• TASK DETAILS: Which lines in the records below include the word "shifted"? Report each of them in full.

• STUDY MATERIAL:
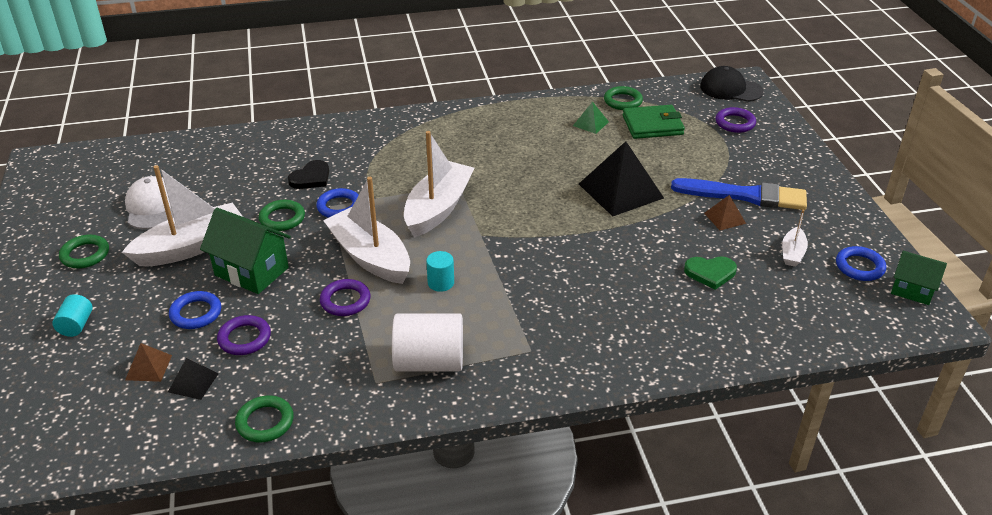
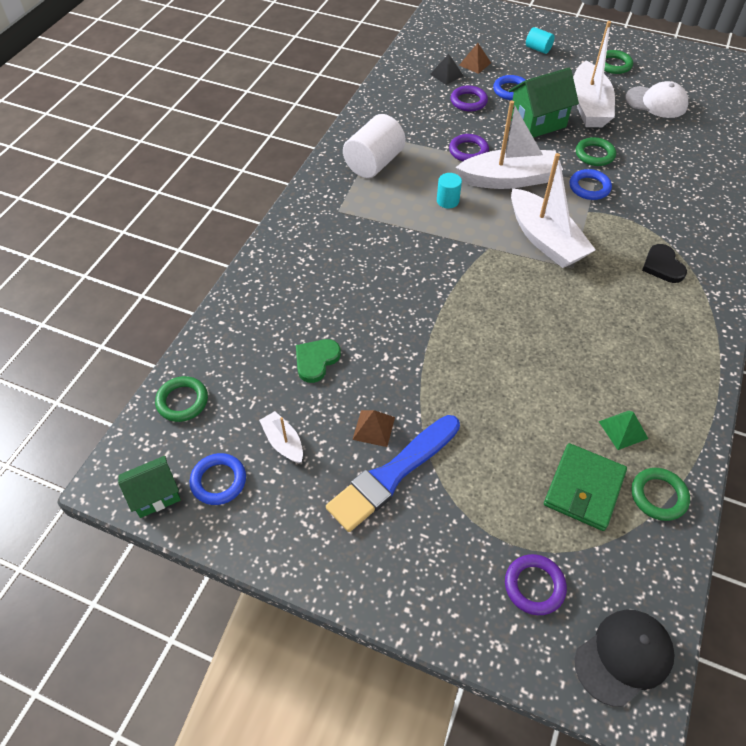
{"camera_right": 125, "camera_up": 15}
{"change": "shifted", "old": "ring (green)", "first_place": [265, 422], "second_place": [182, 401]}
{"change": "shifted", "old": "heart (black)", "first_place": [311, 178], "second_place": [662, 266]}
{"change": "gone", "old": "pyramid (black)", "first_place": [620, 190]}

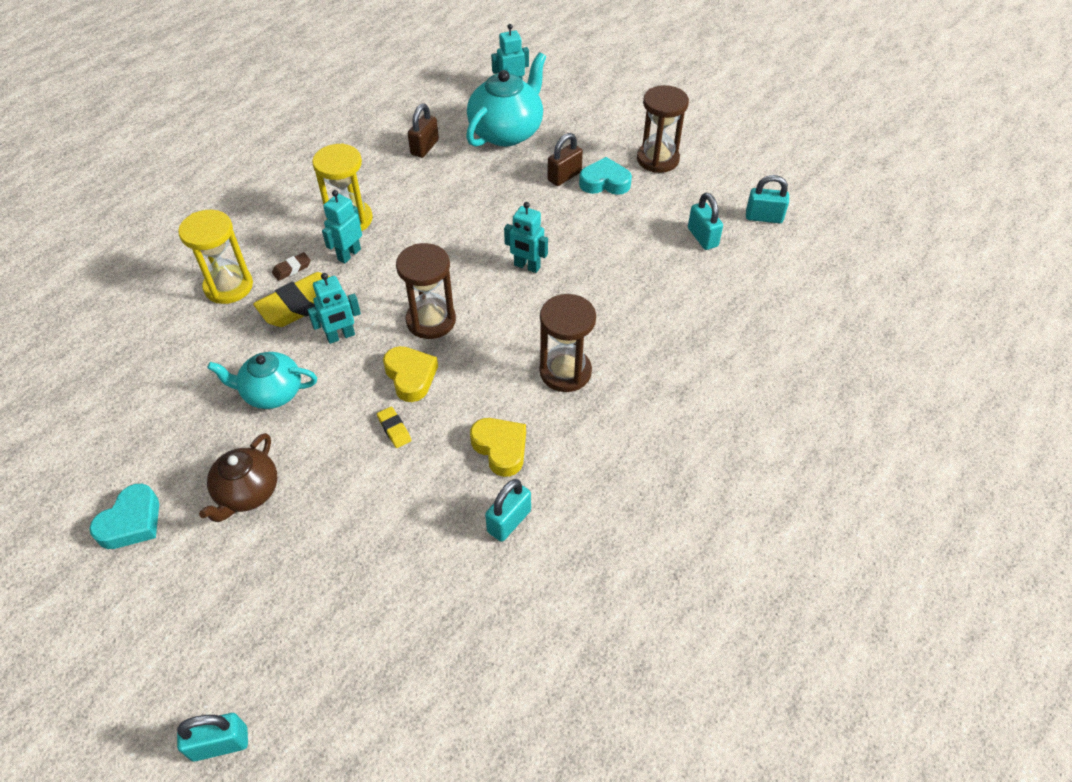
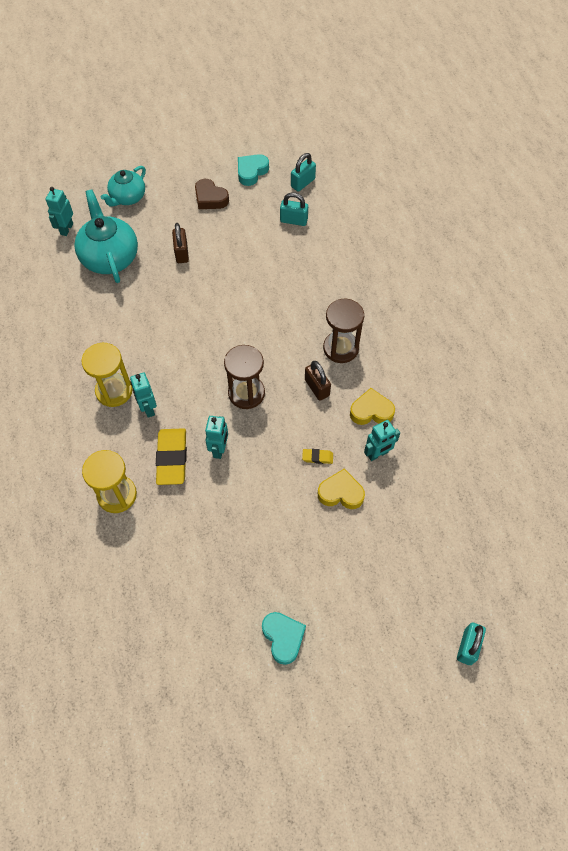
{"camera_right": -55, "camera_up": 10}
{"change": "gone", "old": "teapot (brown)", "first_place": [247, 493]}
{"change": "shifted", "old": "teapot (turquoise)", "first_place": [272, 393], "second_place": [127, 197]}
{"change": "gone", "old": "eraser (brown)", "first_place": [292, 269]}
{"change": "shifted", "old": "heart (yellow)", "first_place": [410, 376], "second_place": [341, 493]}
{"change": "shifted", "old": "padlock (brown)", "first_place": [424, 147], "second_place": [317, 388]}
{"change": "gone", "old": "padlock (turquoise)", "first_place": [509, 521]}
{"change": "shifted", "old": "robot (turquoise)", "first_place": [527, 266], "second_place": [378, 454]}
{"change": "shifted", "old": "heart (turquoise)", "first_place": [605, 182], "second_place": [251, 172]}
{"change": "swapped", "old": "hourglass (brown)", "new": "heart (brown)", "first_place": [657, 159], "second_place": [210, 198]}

• SOLVED EXERCISE:
{"change": "shifted", "old": "ring (green)", "first_place": [265, 422], "second_place": [182, 401]}
{"change": "shifted", "old": "heart (black)", "first_place": [311, 178], "second_place": [662, 266]}
{"change": "shifted", "old": "teapot (turquoise)", "first_place": [272, 393], "second_place": [127, 197]}
{"change": "shifted", "old": "heart (yellow)", "first_place": [410, 376], "second_place": [341, 493]}
{"change": "shifted", "old": "padlock (brown)", "first_place": [424, 147], "second_place": [317, 388]}
{"change": "shifted", "old": "robot (turquoise)", "first_place": [527, 266], "second_place": [378, 454]}
{"change": "shifted", "old": "heart (turquoise)", "first_place": [605, 182], "second_place": [251, 172]}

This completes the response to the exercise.